* begin Exercise material *
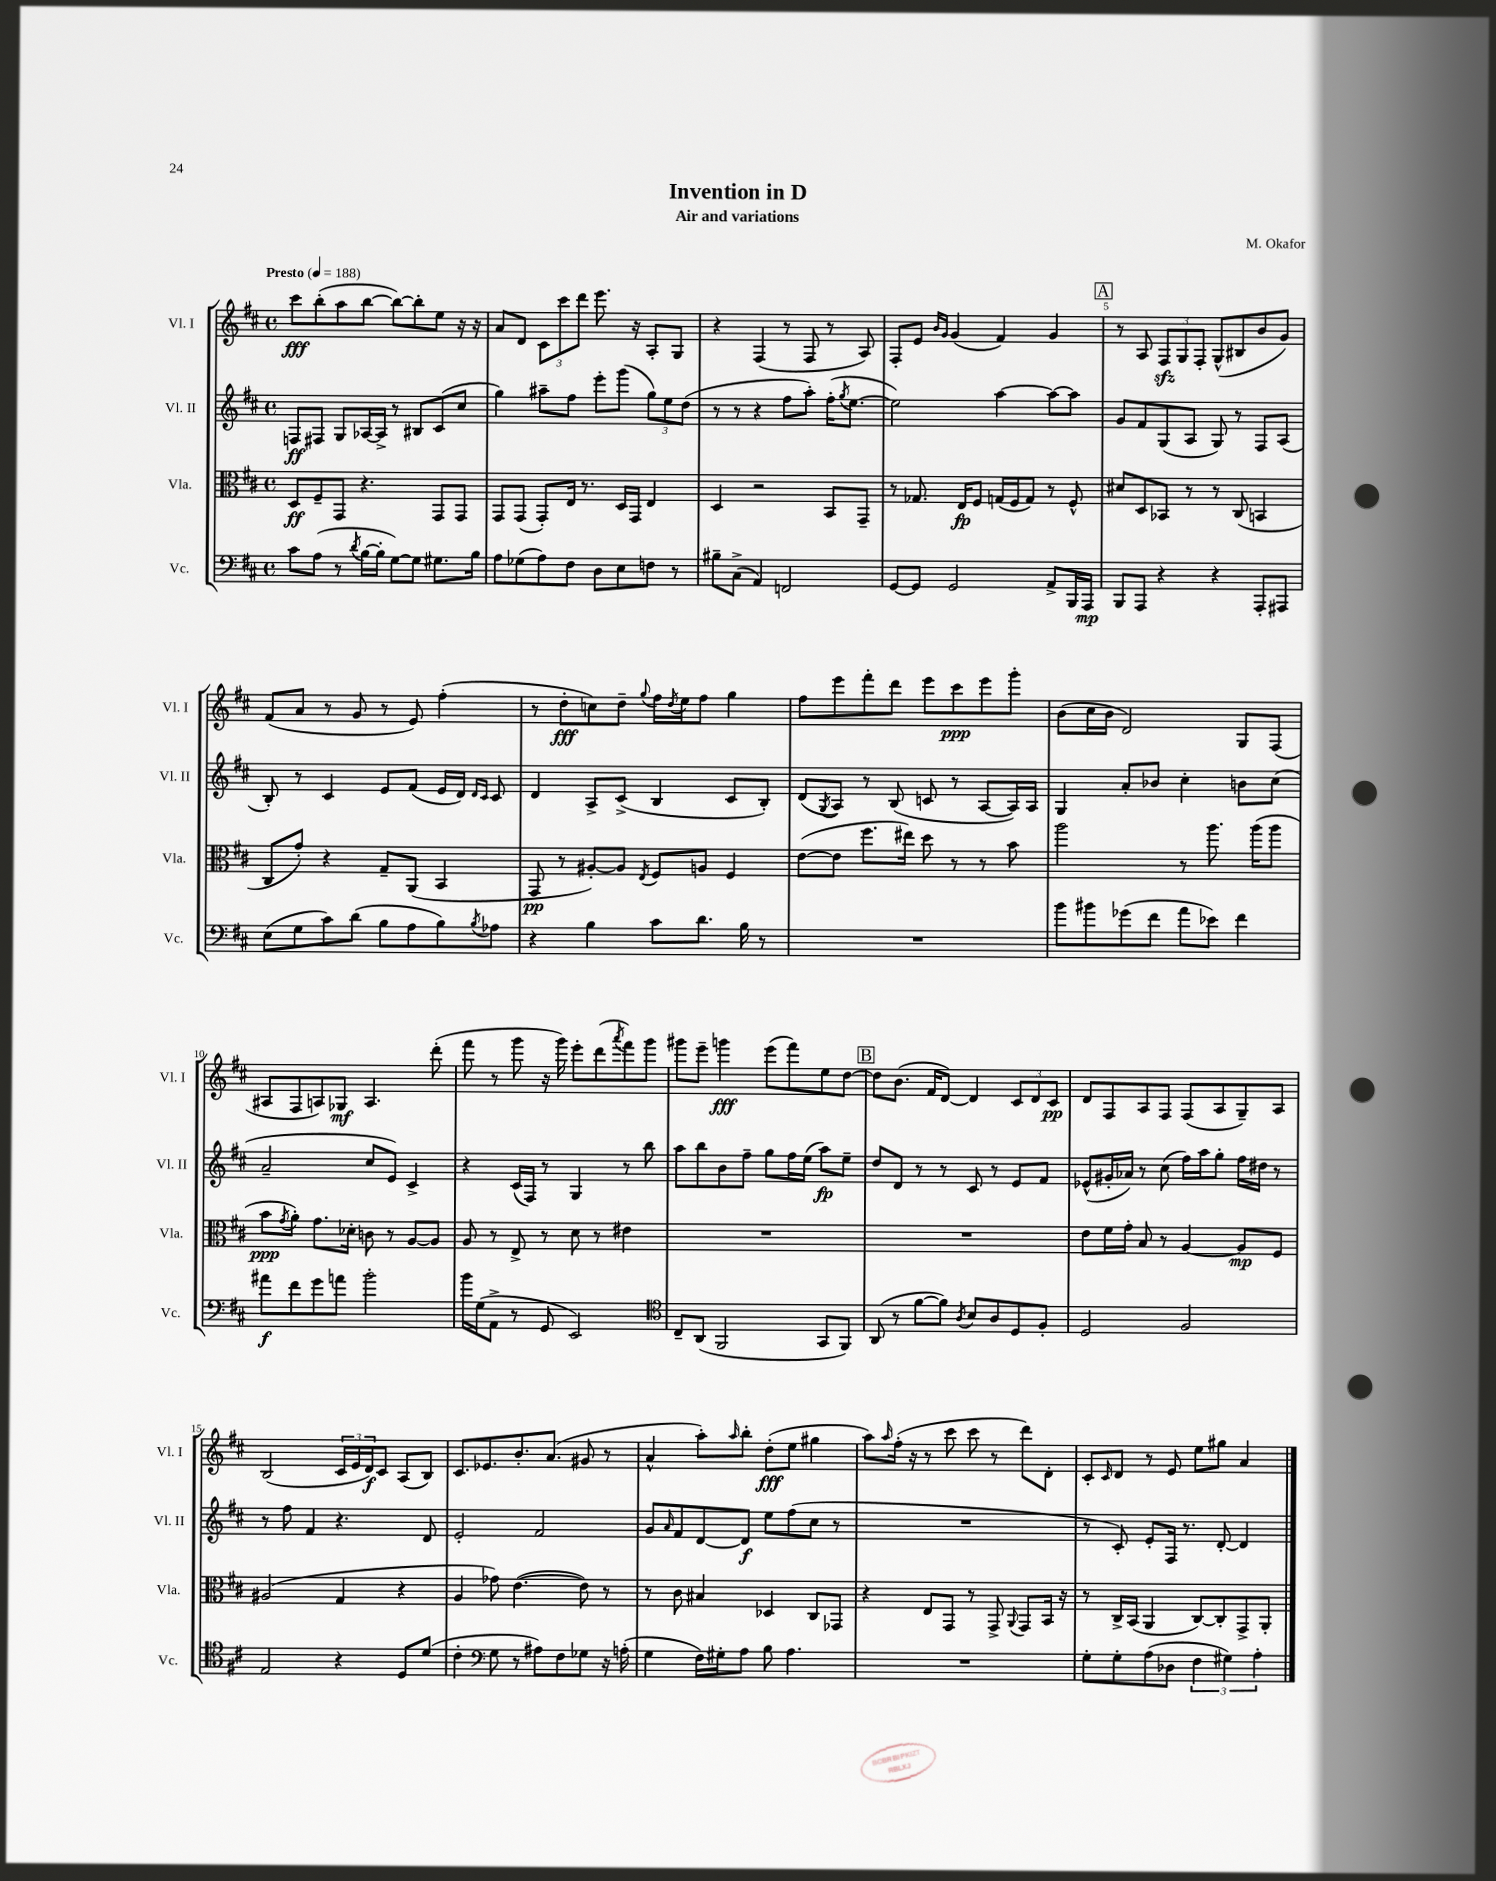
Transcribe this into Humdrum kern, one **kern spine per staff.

**kern	**kern	**kern	**kern
*staff4	*staff3	*staff2	*staff1
*clefF4	*clefC3	*clefG2	*clefG2
*k[f#c#]	*k[f#c#]	*k[f#c#]	*k[f#c#]
*M4/4	*M4/4	*M4/4	*M4/4
*met(c)	*met(c)	*met(c)	*met(c)
*MM188	*MM188	*MM188	*MM188
8c#\L	8D/L	8F/L	8ccc#\L
(8A\J	8F#~/	8F#/J	(8bb'\
8r	8GG/J	8G/L	8aa\
8qd/	.	.	.
[16B\LL	4.r	[16A-/L	[8bb\J
16B'\]JJ	.	16A-^/]JJ	.
[8G\L)	.	8r	8bb\_L)
8G\]J	.	8B#/L	8bb'\]
8.G#\L	8GG/L	(8c#/	8ee\J
.	8GG/J	8cc#/J	16r
16B\Jk	.	.	16r
=	=	=	=
8A\L	8GG/L	4gg\)	8a/L
(8G-\	(8GG/J	.	8d/J
8A\)	8GG'/L)	8aa#~\L	12c#\L
.	.	.	12ccc#\
8F#\J	16E/Jk	8ff#\J	.
.	.	.	12ddd\J
.	8.r	.	.
8D\L	.	8eee'\L	8.eee\
8E\	16D/LL	(8ggg\J	.
.	16GG/JJ	.	16r
8F\J	4E/	12gg\L)	8A'/L
.	.	12ee\	.
8r	.	.	8G/J
.	.	(12dd\J	.
=	=	=	=
8B#~\L	4D/	8r	4r
(8C#^\J	.	8r	.
4AA/)	2r	4r	(4F#/
2FF/	.	8ff#\L	8r
.	.	8aa'\J)	8F#/
.	8BB/L	(16ff#'\LK	8r
.	.	8qgg/	.
.	.	[8.ee\J	.
.	8GG~/J	.	8A/)
=	=	=	=
[8GG/L	8r	2ee\])	8F#'/L
8GG/]J	8.G-/	.	8e/J
.	.	.	16qqb/LL
.	.	.	16qqg/JJ
2GG/	.	.	(4g/
.	16E/LK	.	.
.	8F#/J	.	.
.	(16G/LL	[4aa\	4f#/)
.	16F#/J	.	.
.	8G/J)	.	.
8AA^/L	8r	8aa\_L	4g/
16BBB/L	8F#^^/	8aa\]J	.
16AAA/JJ	.	.	.
=	=	=	=
8BBB/L	8d#/L	8g/L	8r
8AAA/J	8D/	8f#/	8A/
4r	8BB-/J	(8G/	12F#/L
.	.	.	12G/
.	8r	8A/J	.
.	.	.	12F#'/J
4r	8r	8G/)	(8G^^/L
.	(8C#/	8r	8B#/
8AAA'/L	4BB/	8F#/L	8b/
8AAA#/J	.	(8A/J	8g/J)
=	=	=	=
(8E\L	8C#/L	8B'/)	(8f#/L
8G\	8g'/J)	8r	8a/J
8c#\)	4r	4c#/	8r
(8d\J	.	.	8g/
8B\L	8G~/L	8e/L	8r
8A\	(8AA/J	(8f#/J	8e/)
8B\)	4BB/	16e/LL	(4ff#'\
.	.	16d/JJ)	.
.	.	16qqd/LL	.
8qB/	.	16qqc#/JJ	.
8A-\J	.	8c#/	.
=	=	=	=
4r	8GG/	4d/	8r
.	8r	.	8dd'\L
4B\	[8A#'/L)	8A^/L	8cc\)
.	8A#/]J	(8c#^/J	8dd~\J
.	8qE/	.	8qqgg/
8c#\L	8F#/L	4B/	16ff#\LL
.	.	.	8qdd/
.	.	.	16ee\J
8.d\J	8A/J	.	8ff#\J
.	4F#/	8c#/L	4gg\
16B\	.	.	.
8r	.	8B'/J)	.
=	=	=	=
1r	([8e\L	(8d/L	8ff#\L
.	.	8qG/	.
.	8e\]J	8A/J)	8eee\
.	8.ff#\L	8r	8fff#'\
.	.	(8B/	8ddd\J
.	16ee#\Jk)	.	.
.	8dd\	8c/	8eee\L
.	8r	8r	8ccc#\
.	8r	[8A/L	8eee\
.	8b\	16A/]L)	8ggg'\J
.	.	16A/JJ	.
=	=	=	=
8b\L	2aa\	4G/	(8b\L
8b#\	.	.	16cc#\L
.	.	.	16b\JJ
(8g-\	.	8a'/L	2d/)
8f#\J	.	8b-/J	.
8a\L	8r	4cc#'\	.
8e-\J)	8.aa\	.	.
4f#\	.	8b\L	8G/L
.	(16aa\LK	.	.
.	8aa\J	(8cc#\J	(8F#/J
=	=	=	=
8a#\L	8b\L	2a~/	8A#/L
.	8qg/	.	.
8f#\	8a'\J)	.	8F#/
8g\	8.g\L	.	8A/)
8a\J	.	.	8G-/J
.	16d-'\Jk	.	.
2b'\	8c\	8cc#/L	4.A/
.	8r	8e/J)	.
.	[8A/L	4c#^/	.
.	8A/]J	.	(8ddd'\
=	=	=	=
16b\LL	8A/	4r	8fff#\
(16G\J	.	.	.
8AA^\J	8r	.	8r
8r	8E^/	(16c#/LL	8ggg\
.	.	16F#/JJ)	.
8GG/	8r	8r	16r
.	.	.	16ggg\)
2EE/)	8d\	4G/	8eee'\L
.	8r	.	(8ddd\
.	.	.	8qaaa/
.	4e#\	8r	8fff#\)
.	.	8bb\	8ggg\J
=	=	=	=
*clefC4	*	*	*
8C#~/L	1r	8aa\L	8ggg#\L
(8AA/J	.	8bb\	8eee~\J
2FF#/	.	8b\	4ggg\
.	.	8ff#~\J	.
.	.	8gg\L	(8eee\L
.	.	16ff#\L	8fff#\)
.	.	(16ee\JJ	.
8GG/L	.	8aa\L)	8ee\
8FF#/J)	.	8ee~\J	[8dd\J
=	=	=	=
(8AA/	1r	8dd/L	8dd\]L
8r	.	8d/J	(8.b\J
[8f#\L	.	8r	.
.	.	.	16f#/LK
8f#\]J)	.	8r	[8d/J)
8qA/	.	.	.
8B/L	.	8c#/	4d/]
8A/	.	8r	.
8D/	.	8e/L	12c#/L
.	.	.	12d/
8F#'/J	.	8f#/J	.
.	.	.	12c#/J
=	=	=	=
2D/	8e\L	(8e-^^/L	8d/L
.	16f#\L	16g#'/L	8F#/
.	16g'\JJ	16a-/JJ)	.
.	8B/	8r	8A/
.	8r	(8cc#\	8F#/J
2F#/	[4A/	16ff#\LL)	(8F#/L
.	.	16aa\J	.
.	.	8gg'\J	8A/
.	8A/]L	16ff#\LL	8G~/)
.	.	16dd#\JJ	.
.	8F#/J	8r	8A/J
=	=	=	=
2E/	(2A#/	8r	(2B/
.	.	8ff#\	.
.	.	4f#/	.
4r	4G/	4.r	24c#/LL
.	.	.	24e/
.	.	.	24d/J)
.	.	.	8c#/J
8D/L	4r	.	(8A/L
(8d/J	.	8d/	8B/J)
=	=	=	=
4c#'\	4A/	2e'/	8.c#/L
.	.	.	8.e-/
*clefF4	*	*	*
8G\	8g-\)	.	.
8r	([4.e\	.	8.b'/
8A#\L)	.	2f#/	.
.	.	.	(8.a/J
8F#\	.	.	.
8G-\J	8e\])	.	8g#/
16r	8r	.	8r
(16A'\	.	.	.
=	=	=	=
4G\	8r	8g/L	4a^^/
.	.	16qqa/	.
.	8c#\	8f#/	.
16F#\LL)	4B#/	[8d/	8aa'\L)
16G#'\J	.	.	.
.	.	.	16qqaa/
8A\J	.	8d/]J	8bb'\J
8B\	4D-/	8ee\L	(8dd'\L
4.A\	.	(8ff#\	8ee\J
.	8C#/L	8cc#\J	4gg#\
.	8GG-/J	8r	.
=	=	=	=
1r	4r	1r	8aa\L)
.	.	.	16qqaa/
.	.	.	(16ff#'\Jk
.	.	.	16r
.	8E/L	.	8r
.	8GG/J	.	8ccc#\
.	8r	.	8ccc#\
.	8GG^/	.	8r
.	8qqAA/	.	.
.	8GG/L	.	8ddd\L)
.	16BB/Jk	.	8d'\J
.	16r	.	.
=	=	=	=
8G'\L	8r	8r	8c#'/L
.	.	.	16qqc#/
8G'\	16C#^/LL	8c#'/)	8d/J
.	(16BB/JJ	.	.
(8A\	4AA/	8e'/L	8r
8D-\J	.	16F#/Jk	8e/
.	.	8.r	.
6F#\	[8C#/L)	.	8ee\L
.	8C#'/]	[8d'/	8gg#\J
6G#\)	.	.	.
.	8GG^/	4d/]	4a/
6A'\	.	.	.
.	8AA'/J	.	.
==	==	==	==
*-	*-	*-	*-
* end Exercise material *
▶ **Task statement**: Please locate each line in the rows above that contains the string "kern", and copy those lines out in full.

▶ **Solution below**:
Transcribe this into Humdrum kern, one **kern spine per staff.
**kern	**kern	**kern	**kern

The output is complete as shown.